(Image change detection data)
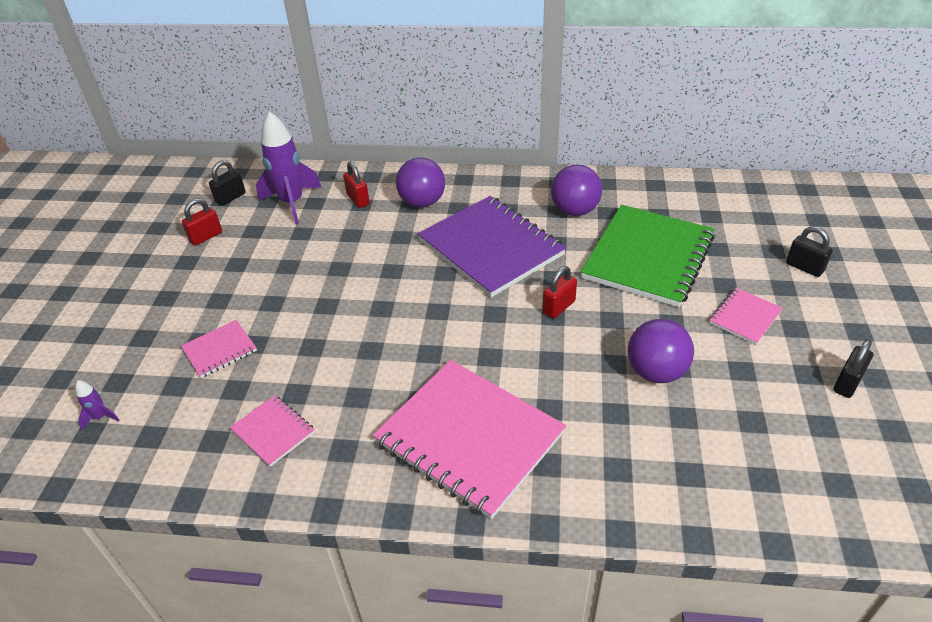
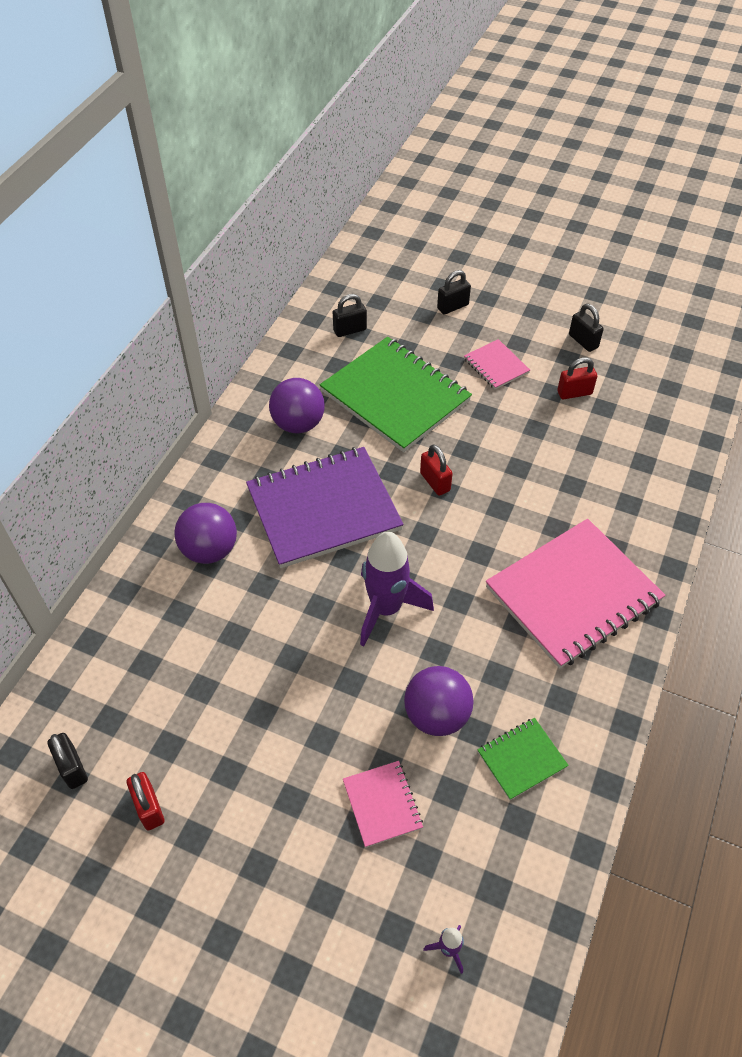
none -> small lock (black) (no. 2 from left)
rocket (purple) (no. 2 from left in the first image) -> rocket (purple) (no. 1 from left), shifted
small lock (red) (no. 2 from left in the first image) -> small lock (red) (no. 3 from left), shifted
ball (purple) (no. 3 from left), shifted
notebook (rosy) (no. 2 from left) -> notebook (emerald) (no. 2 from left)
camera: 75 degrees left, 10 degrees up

__Aim of the task__: I'd like every record transcribed exactly, with no pictures carried over.

__Finished task__:
none -> small lock (black) (no. 2 from left)
rocket (purple) (no. 2 from left in the first image) -> rocket (purple) (no. 1 from left), shifted
small lock (red) (no. 2 from left in the first image) -> small lock (red) (no. 3 from left), shifted
ball (purple) (no. 3 from left), shifted
notebook (rosy) (no. 2 from left) -> notebook (emerald) (no. 2 from left)
camera: 75 degrees left, 10 degrees up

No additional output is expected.